Start of INPUT
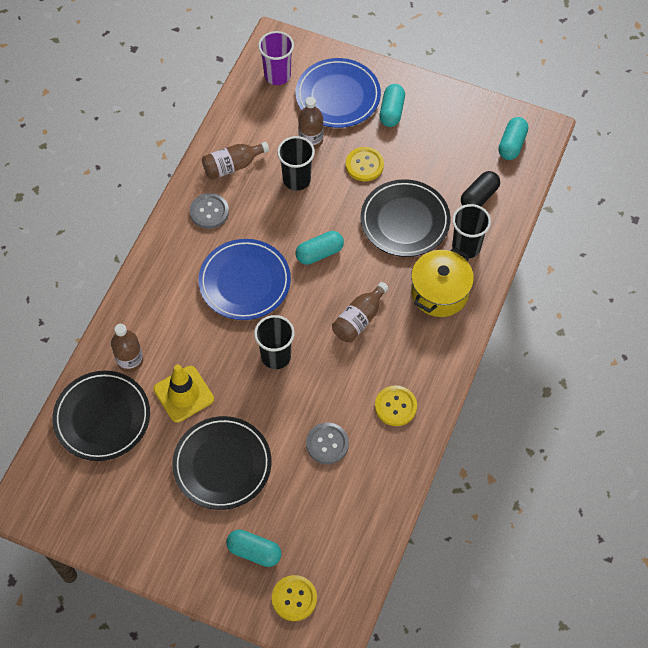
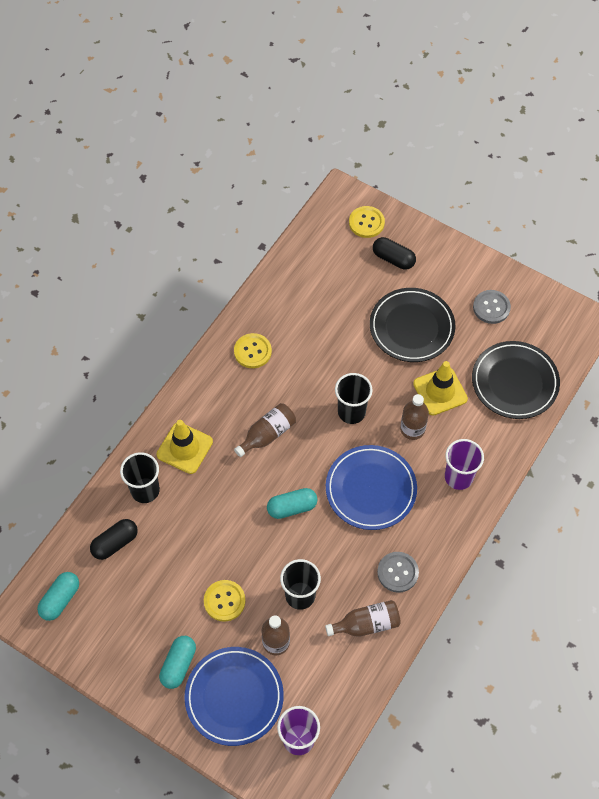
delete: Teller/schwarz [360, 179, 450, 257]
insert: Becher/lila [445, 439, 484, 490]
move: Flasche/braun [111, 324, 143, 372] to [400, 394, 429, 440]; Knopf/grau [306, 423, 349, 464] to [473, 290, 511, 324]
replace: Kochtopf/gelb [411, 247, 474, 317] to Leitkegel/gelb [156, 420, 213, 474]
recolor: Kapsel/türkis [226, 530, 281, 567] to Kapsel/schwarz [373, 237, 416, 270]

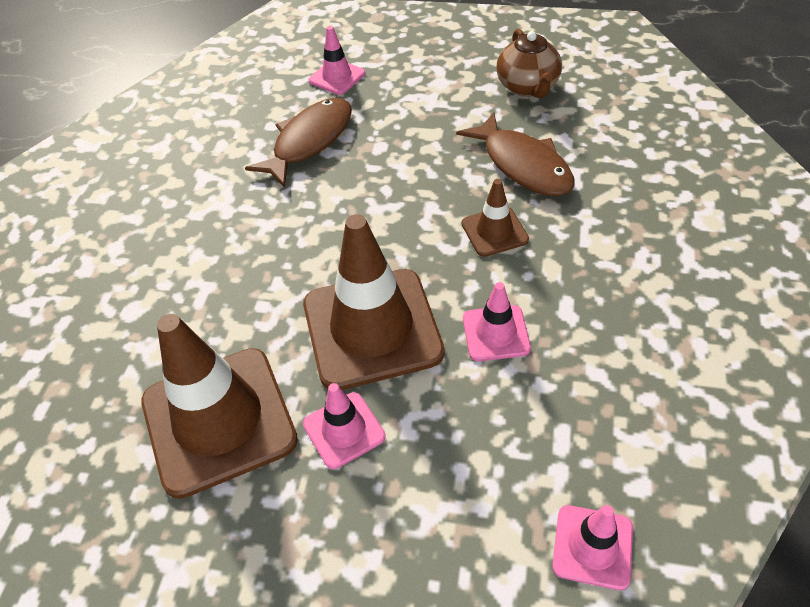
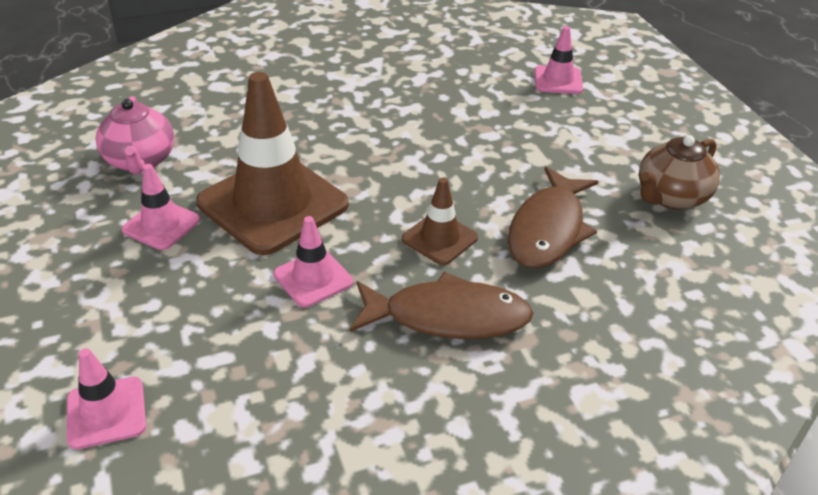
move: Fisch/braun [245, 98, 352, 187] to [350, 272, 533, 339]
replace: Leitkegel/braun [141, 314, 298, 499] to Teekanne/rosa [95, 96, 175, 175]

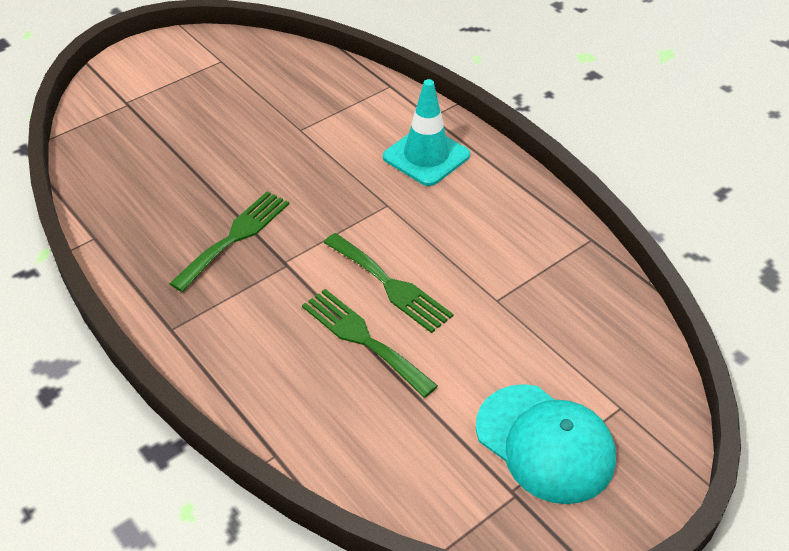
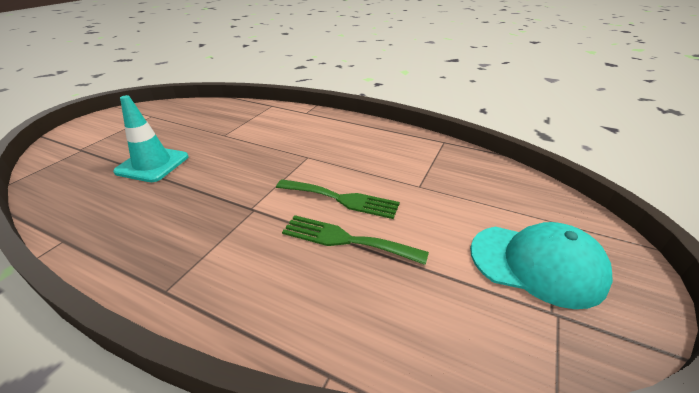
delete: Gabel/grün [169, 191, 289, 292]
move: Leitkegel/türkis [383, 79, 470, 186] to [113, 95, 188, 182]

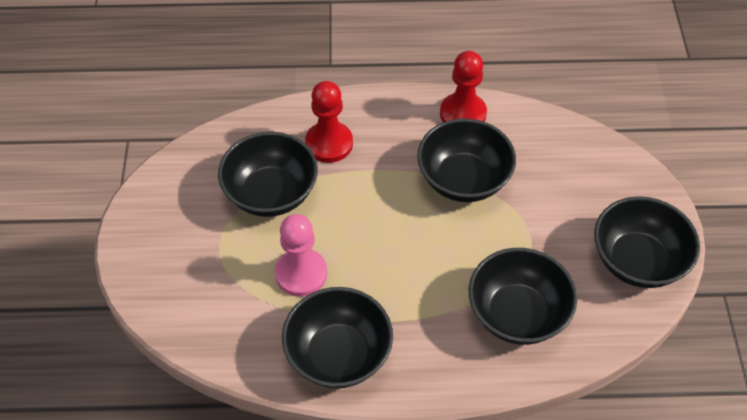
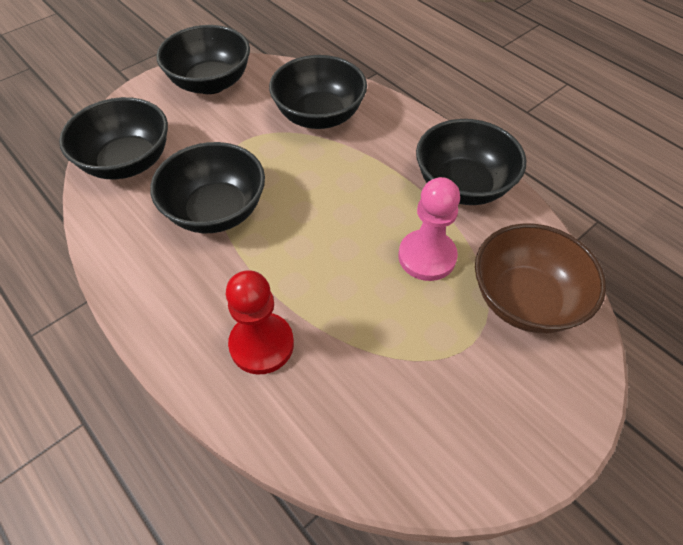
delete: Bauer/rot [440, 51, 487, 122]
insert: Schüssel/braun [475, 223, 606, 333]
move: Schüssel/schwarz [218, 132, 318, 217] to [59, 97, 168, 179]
End of INPUT
▶ [EXERCISE INSTRUCTIONS]: Retype the lines exactly as they appear, beginning with the line that contains "move: Leitkegel/türkis [383, 79, 470, 186]" and ending with the final line of the entries, and omit the pictures.

▶ [ANSWER AREA]:
move: Leitkegel/türkis [383, 79, 470, 186] to [113, 95, 188, 182]

delete: Bauer/rot [440, 51, 487, 122]
insert: Schüssel/braun [475, 223, 606, 333]
move: Schüssel/schwarz [218, 132, 318, 217] to [59, 97, 168, 179]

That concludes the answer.